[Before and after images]
::::::::::

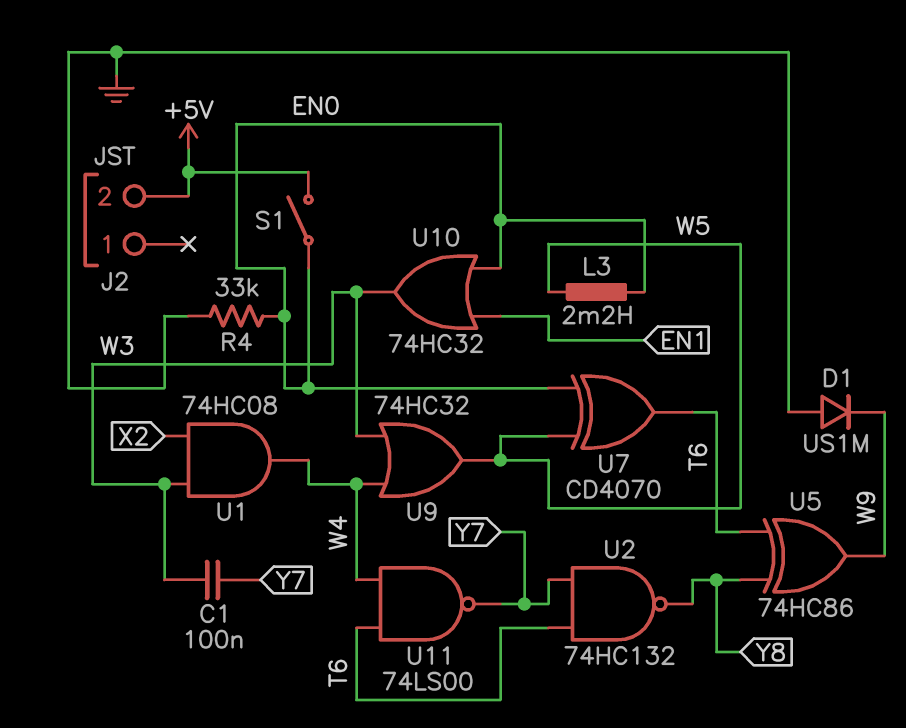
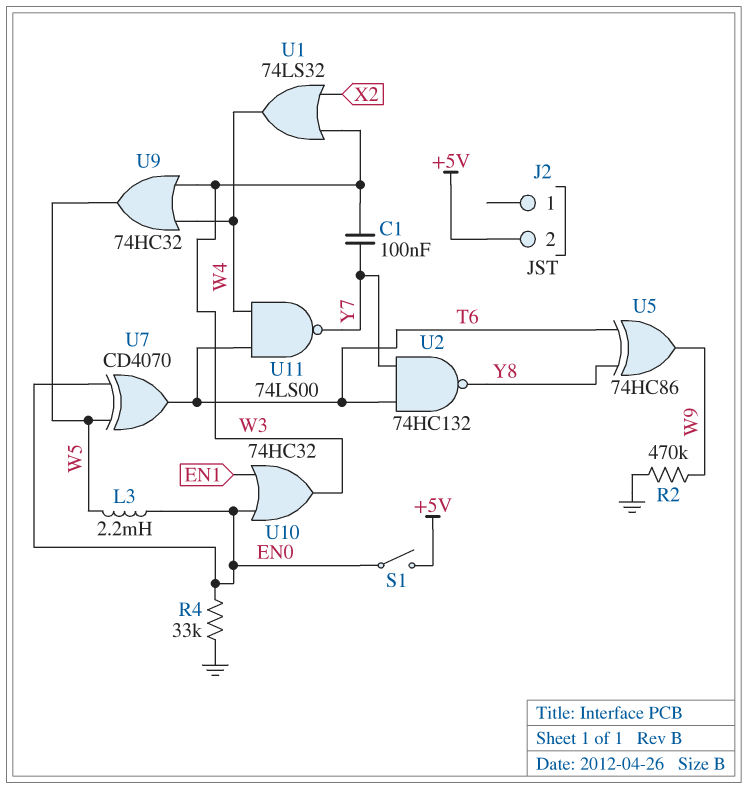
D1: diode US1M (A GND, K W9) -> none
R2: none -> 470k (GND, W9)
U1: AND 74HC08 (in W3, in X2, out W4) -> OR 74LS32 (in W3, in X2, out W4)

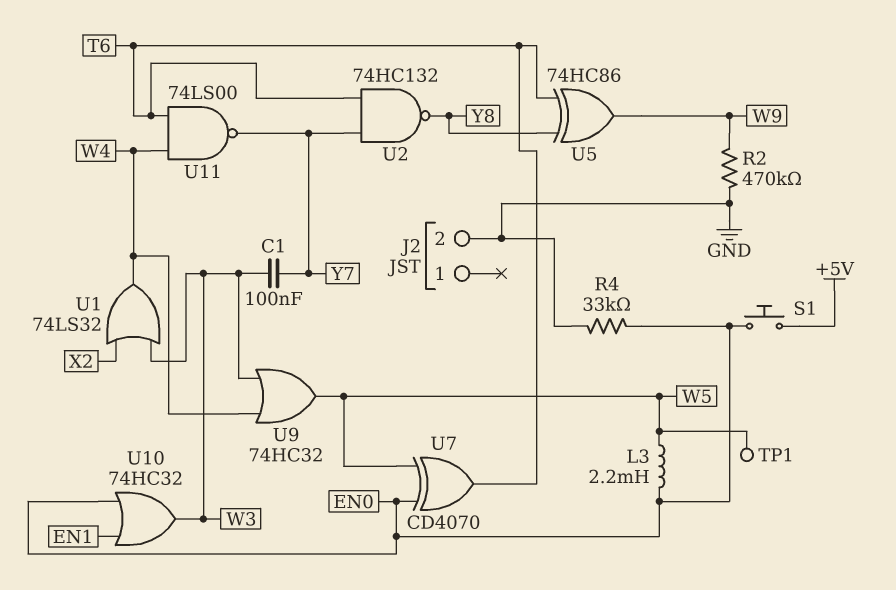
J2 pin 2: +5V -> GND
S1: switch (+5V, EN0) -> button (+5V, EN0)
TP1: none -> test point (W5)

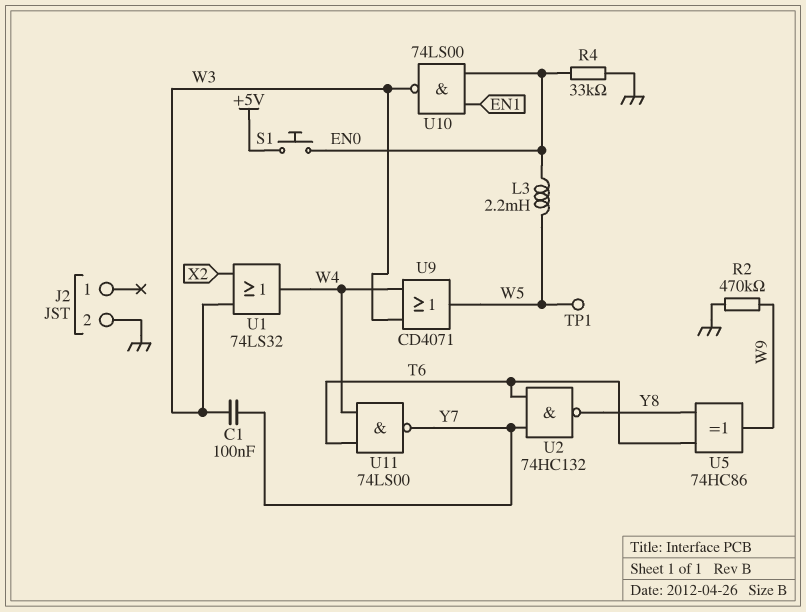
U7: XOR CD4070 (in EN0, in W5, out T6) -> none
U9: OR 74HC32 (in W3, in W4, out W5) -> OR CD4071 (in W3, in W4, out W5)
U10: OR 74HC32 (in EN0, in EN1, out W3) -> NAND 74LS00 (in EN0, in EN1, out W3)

::::::::::

WHAT YOU WILL DO: Print every record exactly without the images.

RESULT FOR THIS EXERCISE:
D1: diode US1M (A GND, K W9) -> none
R2: none -> 470k (GND, W9)
U1: AND 74HC08 (in W3, in X2, out W4) -> OR 74LS32 (in W3, in X2, out W4)

J2 pin 2: +5V -> GND
S1: switch (+5V, EN0) -> button (+5V, EN0)
TP1: none -> test point (W5)

U7: XOR CD4070 (in EN0, in W5, out T6) -> none
U9: OR 74HC32 (in W3, in W4, out W5) -> OR CD4071 (in W3, in W4, out W5)
U10: OR 74HC32 (in EN0, in EN1, out W3) -> NAND 74LS00 (in EN0, in EN1, out W3)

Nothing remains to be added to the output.